Exactly reproduce the entries, dropping any pictures from your copy.

(Given data Opens)

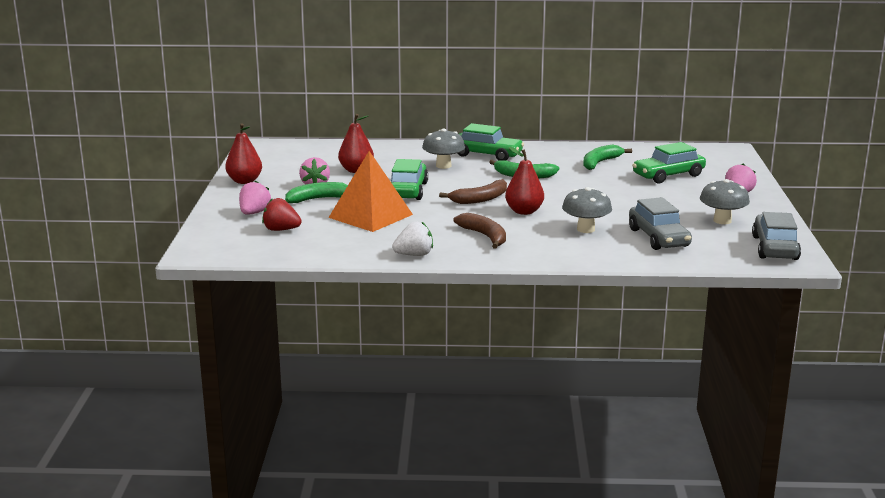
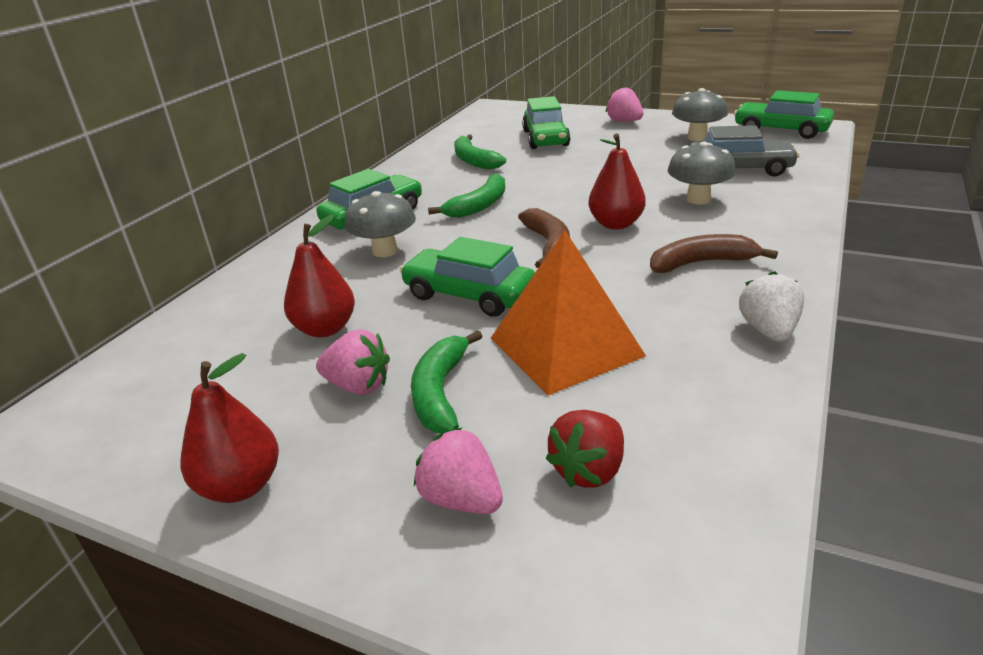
camera: 65 degrees left, 10 degrees up
grey car [752,212,801,260] -> green car [734,90,834,139]

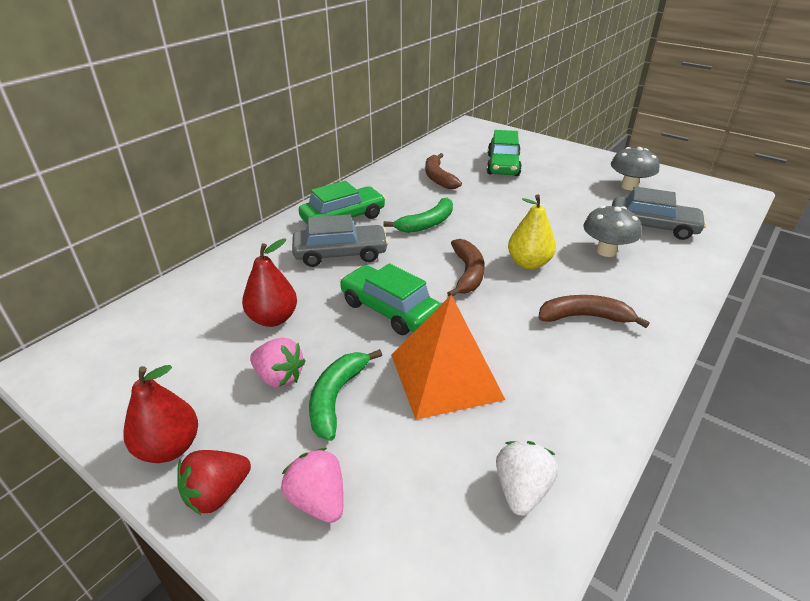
camera: 10 degrees right, 5 degrees up
grey mushroom [345,191,416,257] -> grey car [292,214,389,267]
green banana [454,135,506,170] -> brown banana [425,153,462,189]
red strawberry [546,410,624,488] -> red strawberry moved to [177,450,251,515]
red pear [588,133,646,230] -> yellow pear [508,194,556,269]
pink strawberry [606,87,643,122] -> none
green car [734,90,834,139] -> none
white strawberry [739,271,804,342] -> white strawberry moved to [496,441,558,516]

(Given data Closes)

Exercise answer
camera: 65 degrees left, 10 degrees up
grey car [752,212,801,260] -> green car [734,90,834,139]

camera: 10 degrees right, 5 degrees up
grey mushroom [345,191,416,257] -> grey car [292,214,389,267]
green banana [454,135,506,170] -> brown banana [425,153,462,189]
red strawberry [546,410,624,488] -> red strawberry moved to [177,450,251,515]
red pear [588,133,646,230] -> yellow pear [508,194,556,269]
pink strawberry [606,87,643,122] -> none
green car [734,90,834,139] -> none
white strawberry [739,271,804,342] -> white strawberry moved to [496,441,558,516]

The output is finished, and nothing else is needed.